* WHAT YOU ARE ASKED TO DO *
Below are some records. Pull every line that contains the word "camera".

RECORDS PROVIDED below:

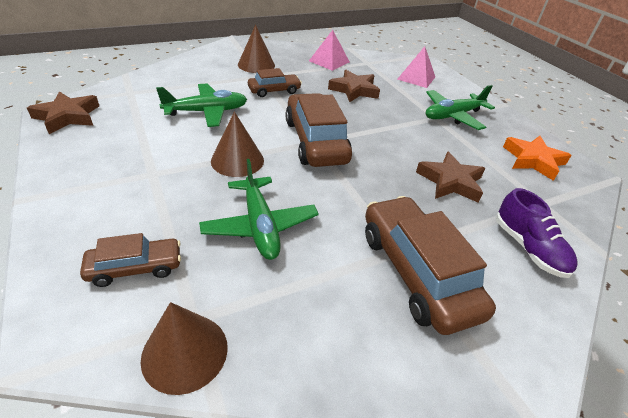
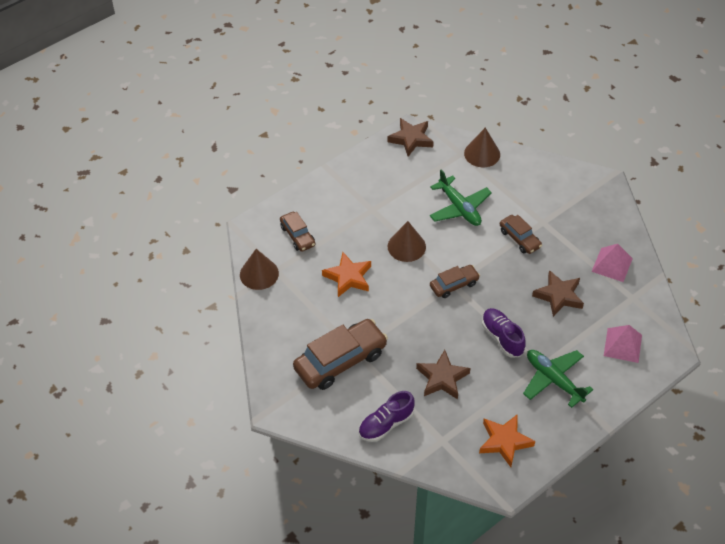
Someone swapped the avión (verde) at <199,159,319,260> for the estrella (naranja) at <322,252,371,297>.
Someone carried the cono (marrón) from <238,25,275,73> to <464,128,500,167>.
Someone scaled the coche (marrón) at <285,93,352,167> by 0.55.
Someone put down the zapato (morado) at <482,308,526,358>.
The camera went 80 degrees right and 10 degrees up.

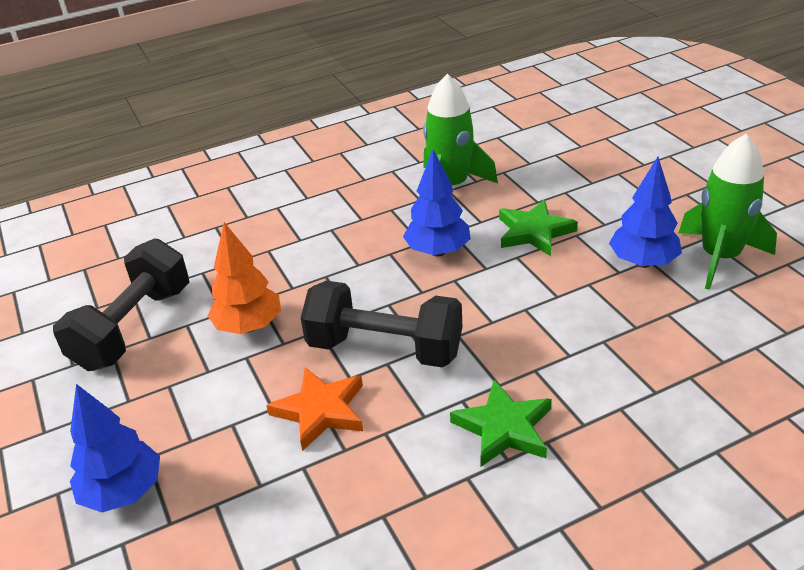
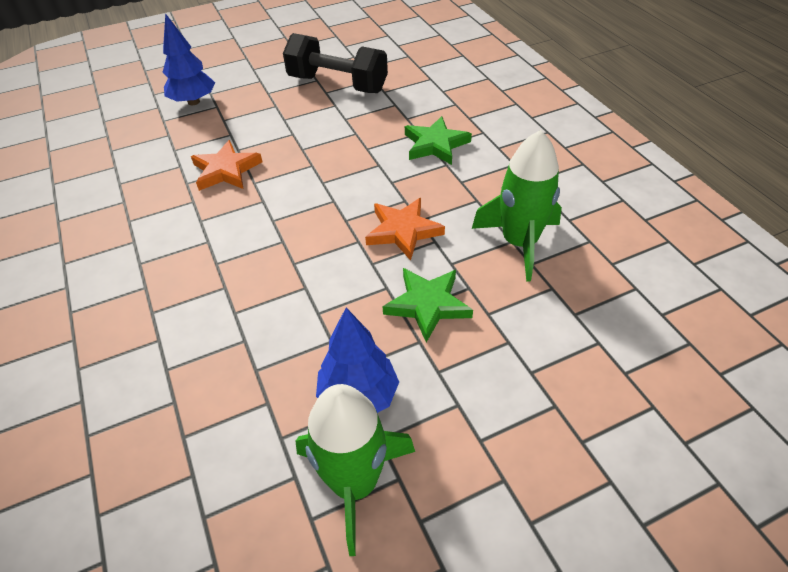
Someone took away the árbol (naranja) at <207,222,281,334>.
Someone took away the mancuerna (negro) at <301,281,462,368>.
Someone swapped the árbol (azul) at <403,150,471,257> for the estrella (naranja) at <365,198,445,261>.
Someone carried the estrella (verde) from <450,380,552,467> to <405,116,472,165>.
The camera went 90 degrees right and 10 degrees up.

End of RECORDS PROVIDED.

* TASK RESPONSE *
The camera went 80 degrees right and 10 degrees up.
The camera went 90 degrees right and 10 degrees up.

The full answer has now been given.